*Problem statement*: Extract, from the listing that follows, each line containing the word "rolling".

*Listed entries*:
+ + + + +

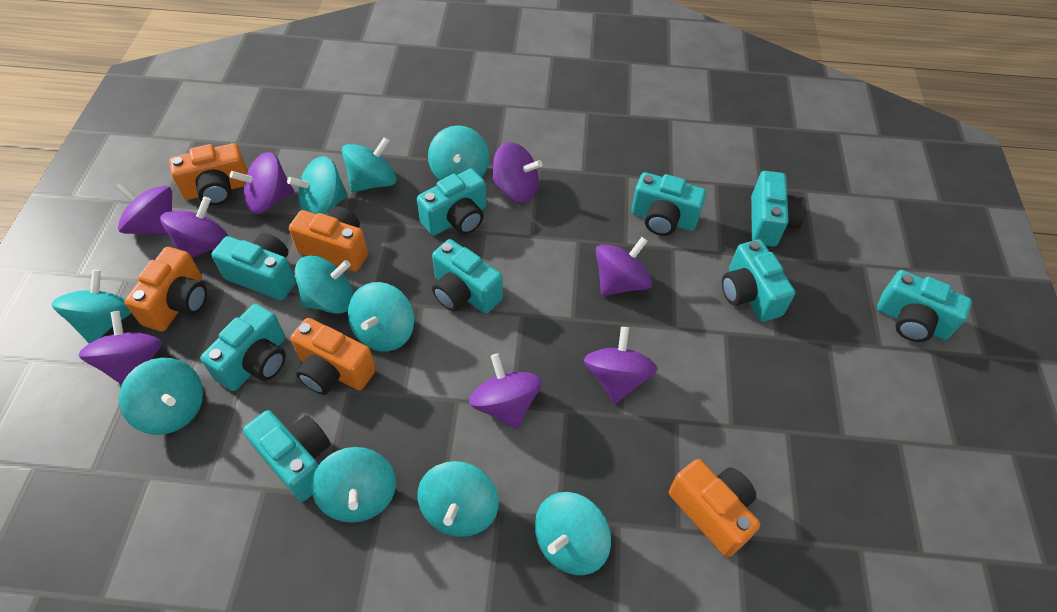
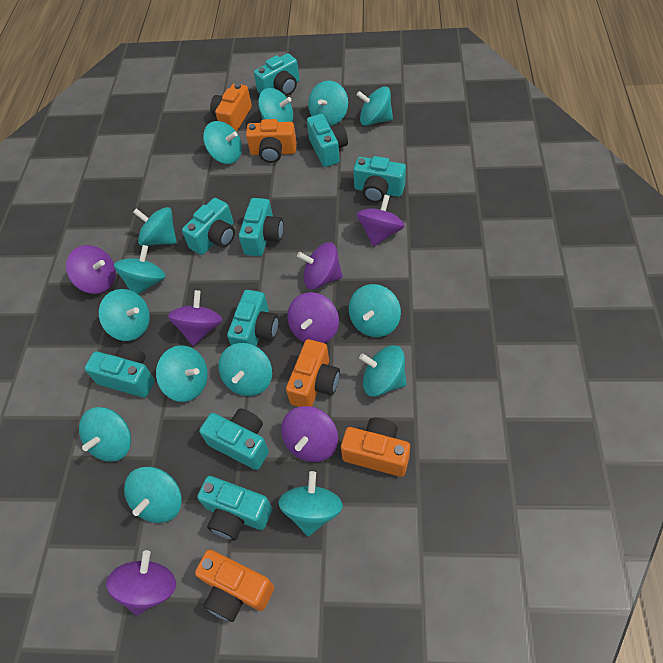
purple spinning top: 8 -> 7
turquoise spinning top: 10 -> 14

+ + + + +

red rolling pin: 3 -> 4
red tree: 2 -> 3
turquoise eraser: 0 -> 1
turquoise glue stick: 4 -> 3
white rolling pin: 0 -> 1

+ + + + +

*Reply*:
red rolling pin: 3 -> 4
white rolling pin: 0 -> 1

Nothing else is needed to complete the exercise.